The line containing "in_first: [251, 386]" marks the end: write out exactly every line from the first line of the data below through that line, and only those.

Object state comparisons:

=== Begin Enclosure ===

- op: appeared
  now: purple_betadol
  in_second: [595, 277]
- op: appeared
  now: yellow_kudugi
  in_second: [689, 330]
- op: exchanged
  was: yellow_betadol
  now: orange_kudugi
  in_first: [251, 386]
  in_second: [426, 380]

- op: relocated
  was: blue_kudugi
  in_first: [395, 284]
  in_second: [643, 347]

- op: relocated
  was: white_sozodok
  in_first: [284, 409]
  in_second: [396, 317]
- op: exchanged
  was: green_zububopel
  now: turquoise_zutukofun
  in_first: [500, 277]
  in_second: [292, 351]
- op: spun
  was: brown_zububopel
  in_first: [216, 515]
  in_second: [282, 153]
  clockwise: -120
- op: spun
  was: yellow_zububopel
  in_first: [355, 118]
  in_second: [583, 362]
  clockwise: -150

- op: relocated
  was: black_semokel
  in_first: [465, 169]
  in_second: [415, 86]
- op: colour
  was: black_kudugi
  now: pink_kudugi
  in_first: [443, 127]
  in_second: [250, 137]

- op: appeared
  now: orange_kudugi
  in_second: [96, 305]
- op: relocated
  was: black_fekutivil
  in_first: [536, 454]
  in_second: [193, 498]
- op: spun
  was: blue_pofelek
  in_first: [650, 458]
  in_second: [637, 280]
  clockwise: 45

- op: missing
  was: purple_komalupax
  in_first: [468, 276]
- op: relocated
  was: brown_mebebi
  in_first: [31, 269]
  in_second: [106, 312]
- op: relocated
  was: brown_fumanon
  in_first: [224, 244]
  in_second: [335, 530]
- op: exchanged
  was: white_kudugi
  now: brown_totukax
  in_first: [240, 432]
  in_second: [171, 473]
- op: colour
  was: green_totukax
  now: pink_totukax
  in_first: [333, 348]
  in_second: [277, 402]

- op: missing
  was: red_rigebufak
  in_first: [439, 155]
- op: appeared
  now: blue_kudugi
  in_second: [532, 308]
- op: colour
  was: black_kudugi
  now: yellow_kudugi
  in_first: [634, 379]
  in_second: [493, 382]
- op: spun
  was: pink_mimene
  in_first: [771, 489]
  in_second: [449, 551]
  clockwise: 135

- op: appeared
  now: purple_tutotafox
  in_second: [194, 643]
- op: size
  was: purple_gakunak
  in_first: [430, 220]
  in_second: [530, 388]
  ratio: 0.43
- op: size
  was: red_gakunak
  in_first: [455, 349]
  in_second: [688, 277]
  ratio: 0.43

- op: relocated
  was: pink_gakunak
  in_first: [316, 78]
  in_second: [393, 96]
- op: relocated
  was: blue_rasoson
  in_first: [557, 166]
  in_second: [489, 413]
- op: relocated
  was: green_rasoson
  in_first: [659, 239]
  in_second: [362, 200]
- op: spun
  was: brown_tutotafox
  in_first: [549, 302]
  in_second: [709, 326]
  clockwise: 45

=== End Enclosure ===

Answer to this problem:
- op: appeared
  now: purple_betadol
  in_second: [595, 277]
- op: appeared
  now: yellow_kudugi
  in_second: [689, 330]
- op: exchanged
  was: yellow_betadol
  now: orange_kudugi
  in_first: [251, 386]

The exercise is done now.